Goal of the exercise:
All that is needed is an exact repetition of the lines from the one containing "IC32: NOT CD4069" through the final line of the material, without pictures.
★ ★ ★ ★
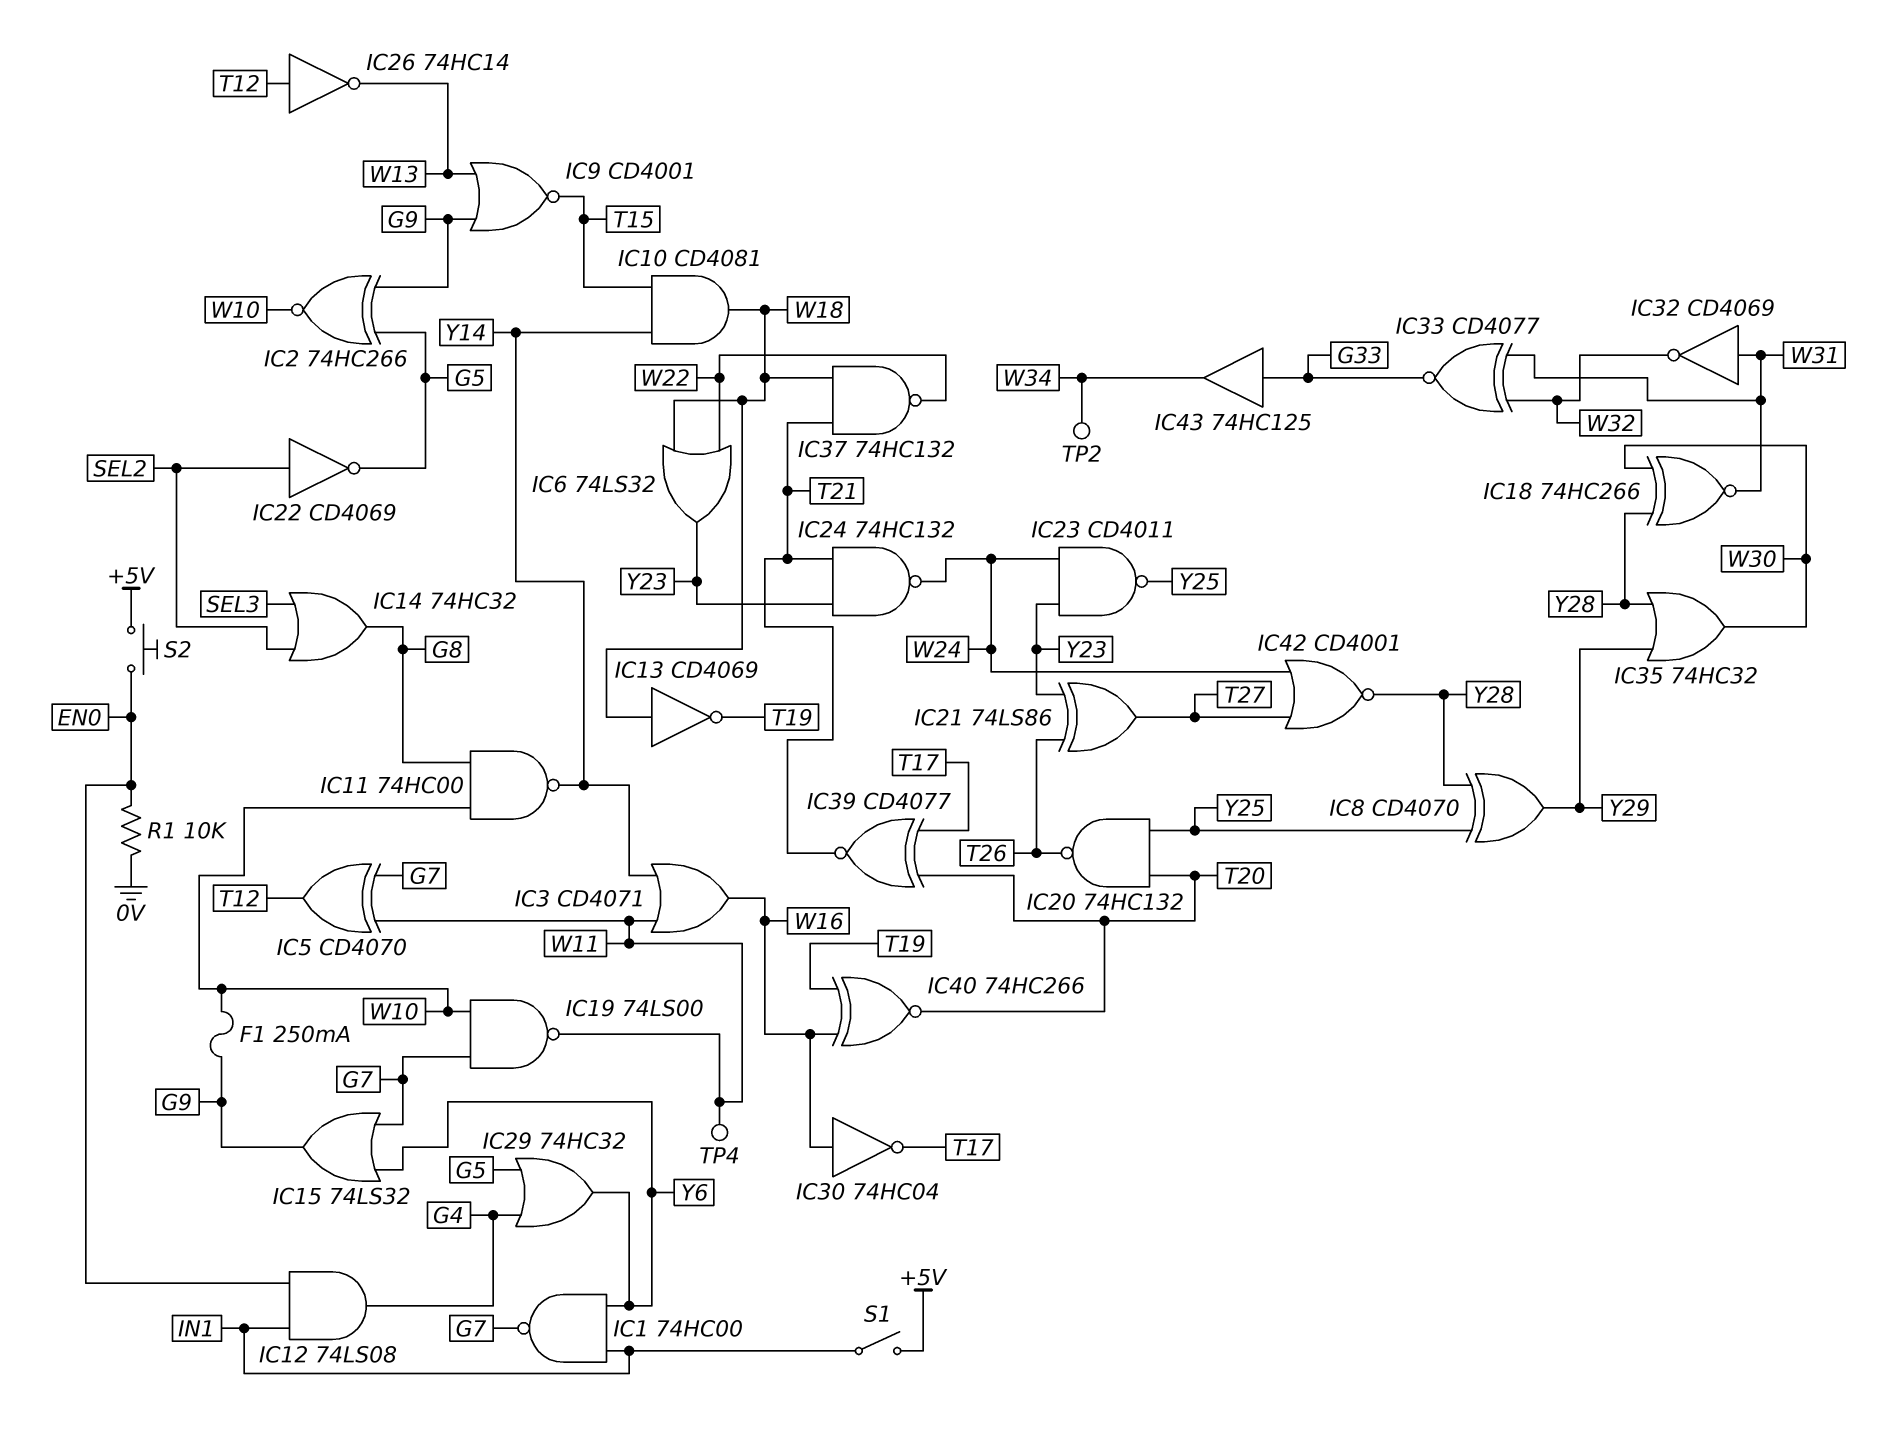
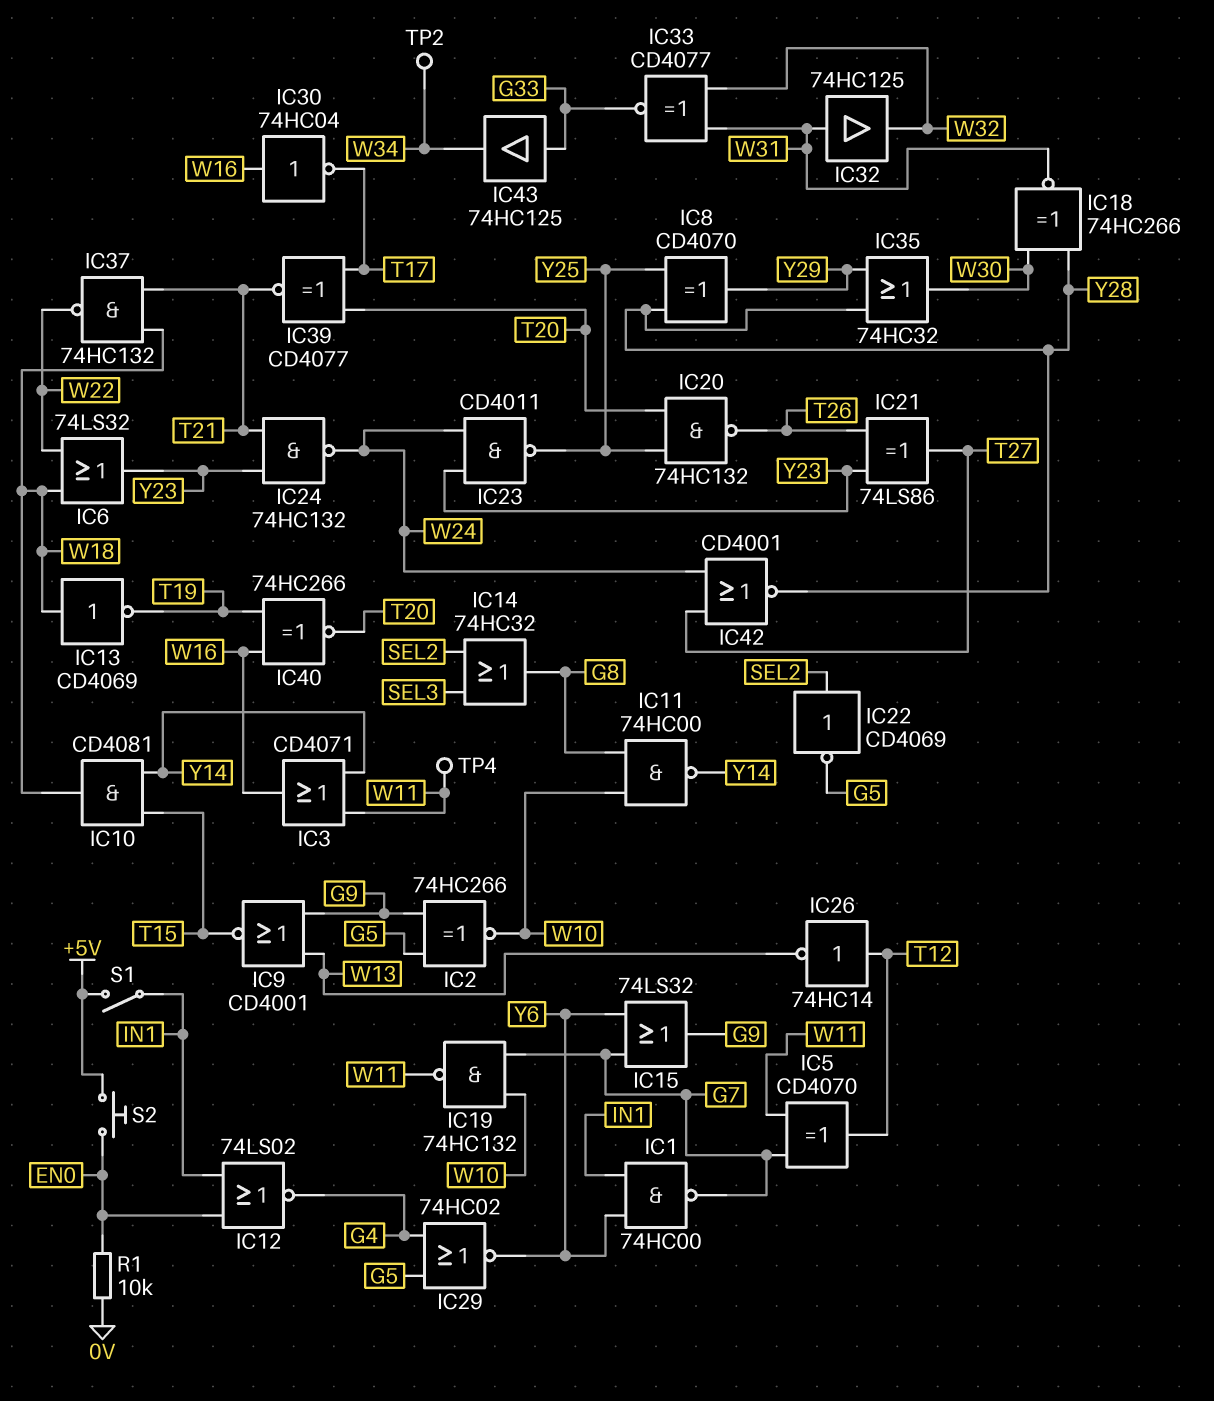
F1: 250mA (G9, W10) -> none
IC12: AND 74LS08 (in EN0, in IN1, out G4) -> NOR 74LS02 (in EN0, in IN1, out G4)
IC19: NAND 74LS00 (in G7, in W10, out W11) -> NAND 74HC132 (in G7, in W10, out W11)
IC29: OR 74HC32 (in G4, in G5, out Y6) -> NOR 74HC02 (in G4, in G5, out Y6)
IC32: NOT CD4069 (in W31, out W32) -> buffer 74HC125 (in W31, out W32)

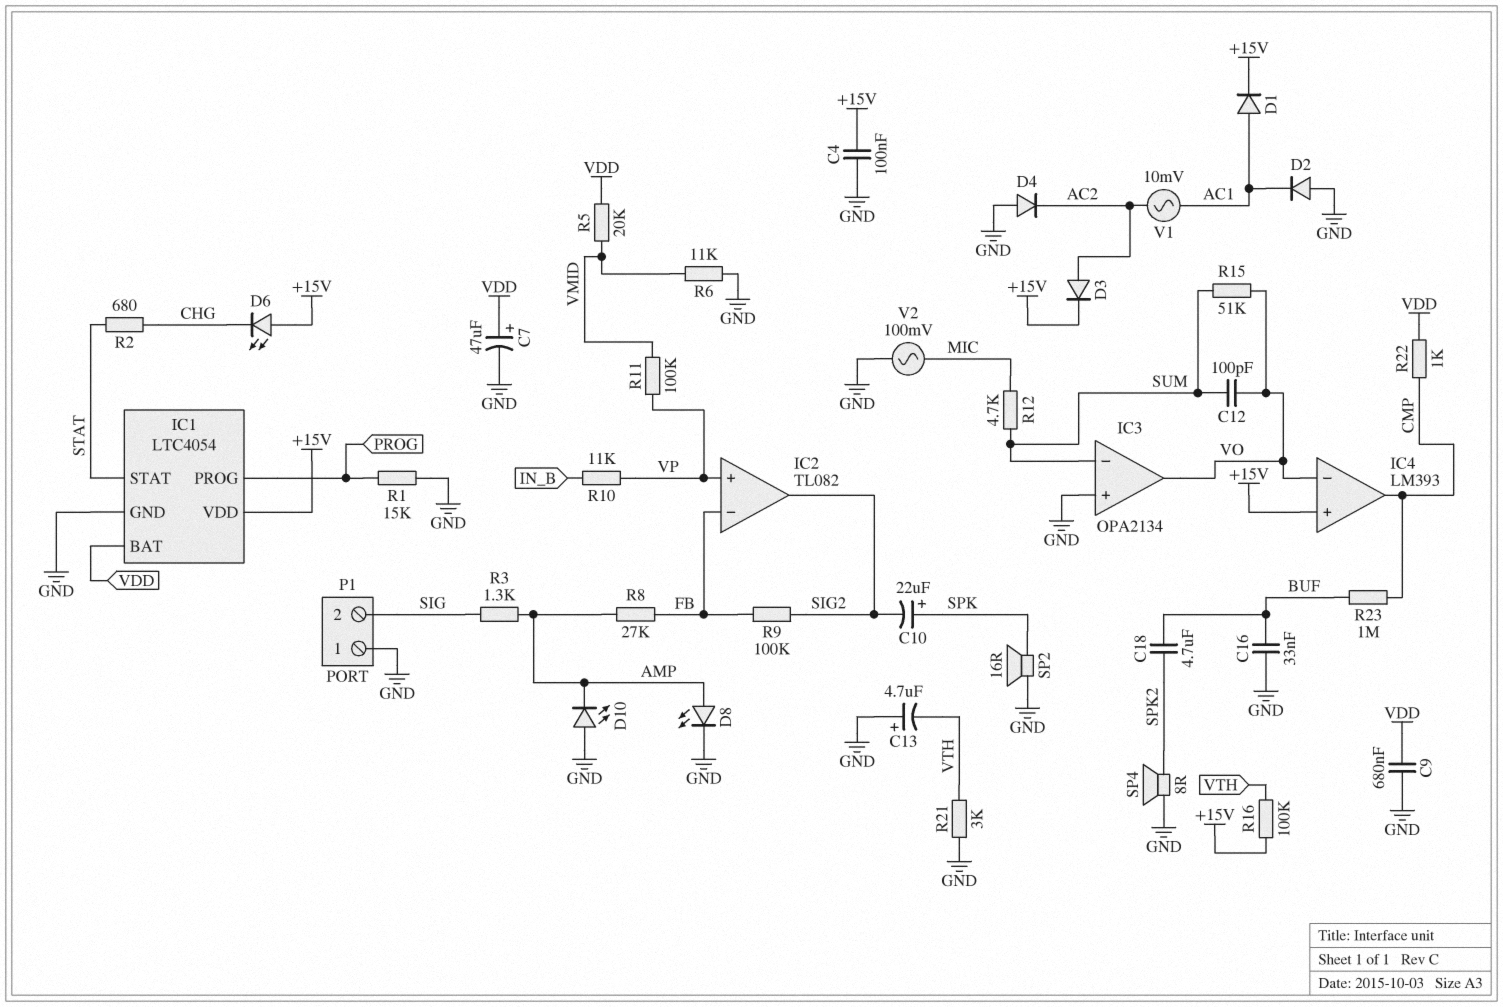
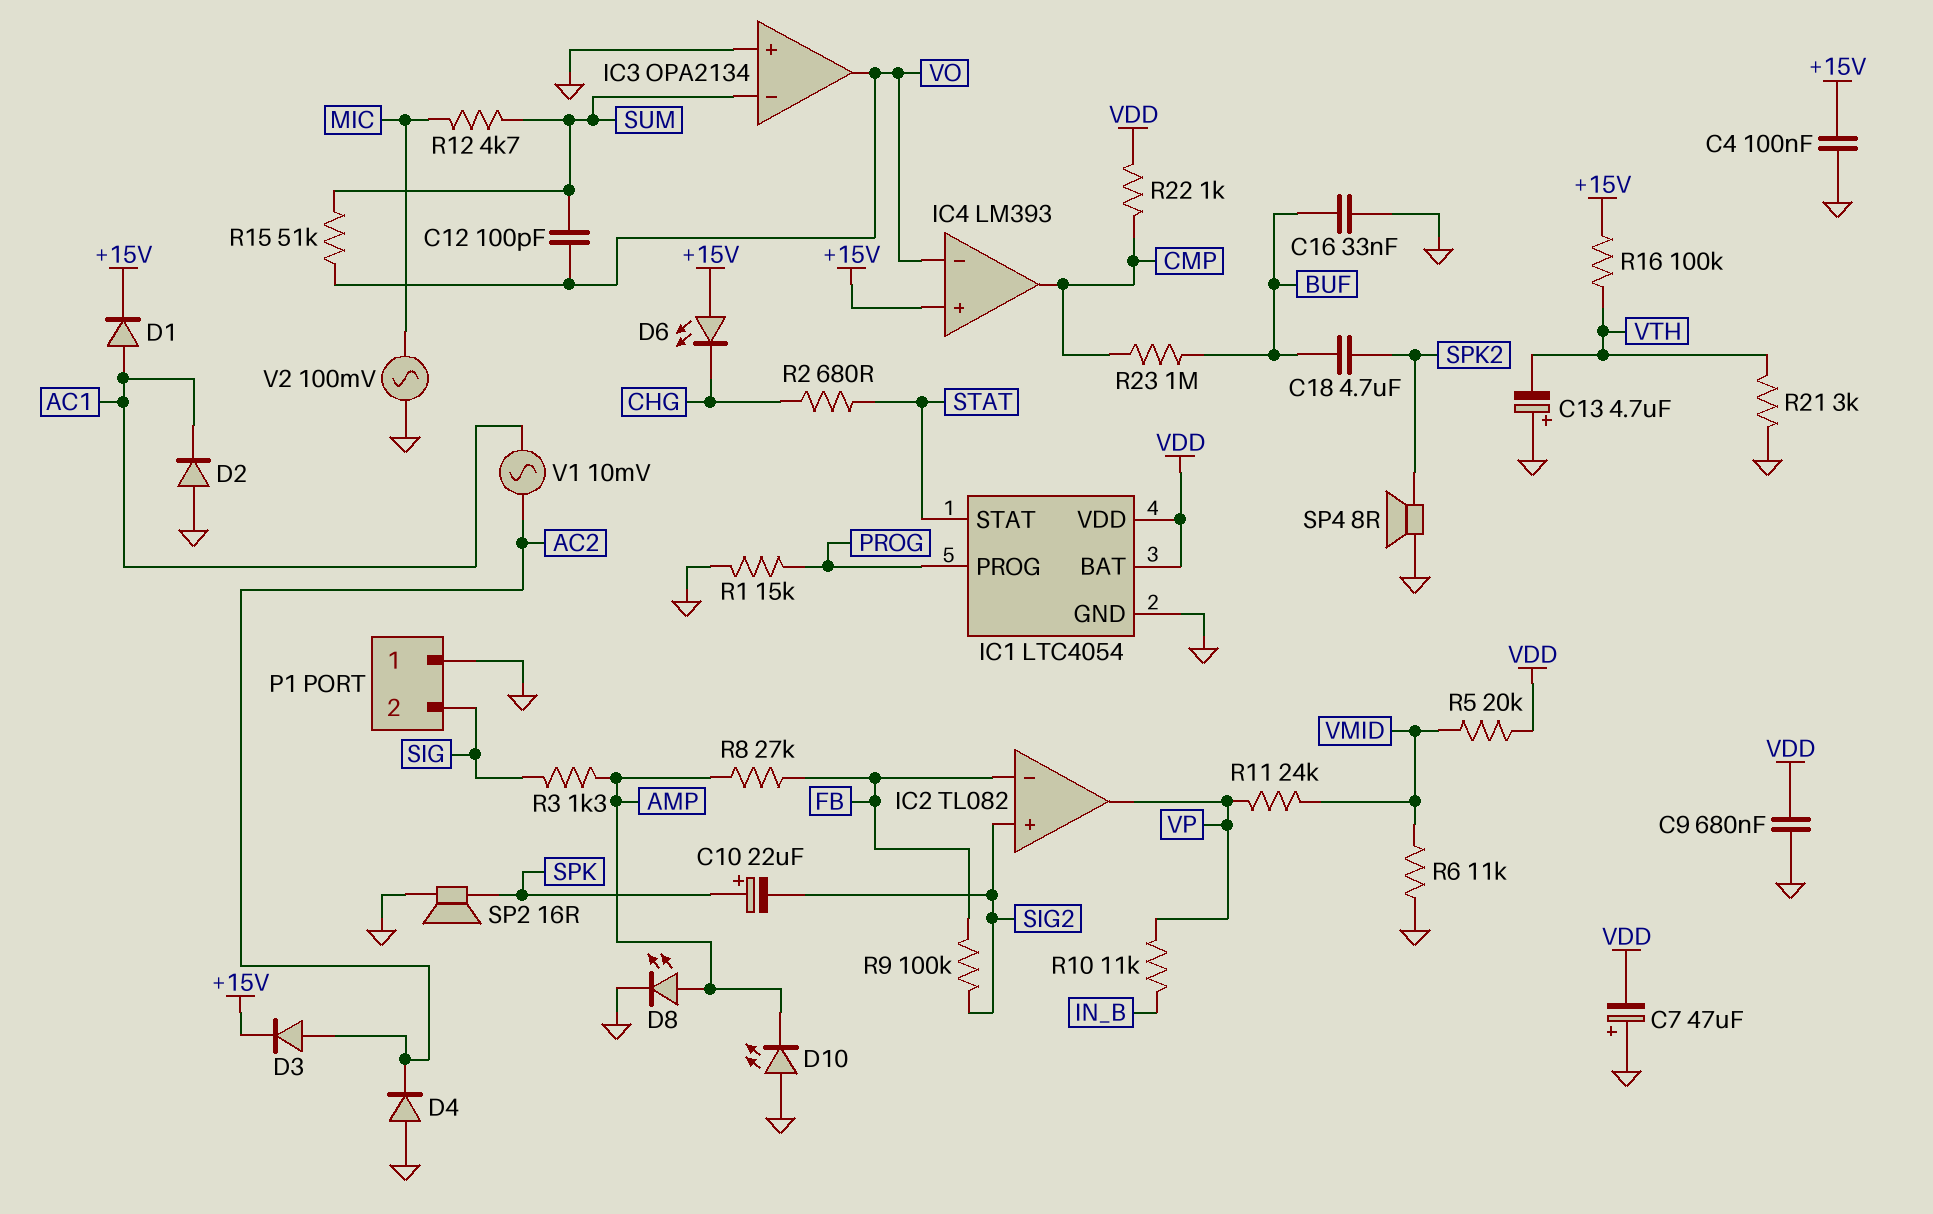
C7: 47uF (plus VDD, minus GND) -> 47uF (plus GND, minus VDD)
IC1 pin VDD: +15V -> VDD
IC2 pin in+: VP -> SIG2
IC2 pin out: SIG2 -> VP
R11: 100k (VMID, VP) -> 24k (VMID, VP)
★ ★ ★ ★
Answer section:
IC32: NOT CD4069 (in W31, out W32) -> buffer 74HC125 (in W31, out W32)

C7: 47uF (plus VDD, minus GND) -> 47uF (plus GND, minus VDD)
IC1 pin VDD: +15V -> VDD
IC2 pin in+: VP -> SIG2
IC2 pin out: SIG2 -> VP
R11: 100k (VMID, VP) -> 24k (VMID, VP)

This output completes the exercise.